[Exercise material]
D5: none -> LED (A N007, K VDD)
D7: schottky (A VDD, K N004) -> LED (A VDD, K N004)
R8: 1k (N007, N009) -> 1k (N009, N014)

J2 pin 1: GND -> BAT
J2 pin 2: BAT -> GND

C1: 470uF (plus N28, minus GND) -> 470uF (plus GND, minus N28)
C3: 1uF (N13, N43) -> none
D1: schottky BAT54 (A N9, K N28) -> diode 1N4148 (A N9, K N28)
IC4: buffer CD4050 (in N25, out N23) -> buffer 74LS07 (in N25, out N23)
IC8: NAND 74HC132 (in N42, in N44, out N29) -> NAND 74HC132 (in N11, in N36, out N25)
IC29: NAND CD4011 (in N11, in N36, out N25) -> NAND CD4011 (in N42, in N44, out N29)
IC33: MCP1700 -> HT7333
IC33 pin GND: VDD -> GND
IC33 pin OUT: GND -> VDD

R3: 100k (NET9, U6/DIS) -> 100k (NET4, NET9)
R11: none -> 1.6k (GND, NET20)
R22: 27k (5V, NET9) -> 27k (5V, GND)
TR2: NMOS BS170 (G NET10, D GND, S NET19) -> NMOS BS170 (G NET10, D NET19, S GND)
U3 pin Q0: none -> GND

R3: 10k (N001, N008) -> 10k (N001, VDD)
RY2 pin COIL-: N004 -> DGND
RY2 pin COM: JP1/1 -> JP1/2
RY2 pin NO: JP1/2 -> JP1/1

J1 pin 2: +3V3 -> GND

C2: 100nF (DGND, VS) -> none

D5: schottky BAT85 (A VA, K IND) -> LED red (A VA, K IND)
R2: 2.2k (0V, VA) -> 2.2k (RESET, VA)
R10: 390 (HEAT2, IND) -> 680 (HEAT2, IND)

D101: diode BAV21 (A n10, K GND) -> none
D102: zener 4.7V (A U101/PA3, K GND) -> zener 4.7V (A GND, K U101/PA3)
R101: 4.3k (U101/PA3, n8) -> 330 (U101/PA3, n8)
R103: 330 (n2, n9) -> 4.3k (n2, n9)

[Action item] Return word for word the line with "R2: 2.2k (0V, VA) -> 2.2k (RESET, VA)" and every line after it through the end of the records above.

[Output of the exercise]
R2: 2.2k (0V, VA) -> 2.2k (RESET, VA)
R10: 390 (HEAT2, IND) -> 680 (HEAT2, IND)

D101: diode BAV21 (A n10, K GND) -> none
D102: zener 4.7V (A U101/PA3, K GND) -> zener 4.7V (A GND, K U101/PA3)
R101: 4.3k (U101/PA3, n8) -> 330 (U101/PA3, n8)
R103: 330 (n2, n9) -> 4.3k (n2, n9)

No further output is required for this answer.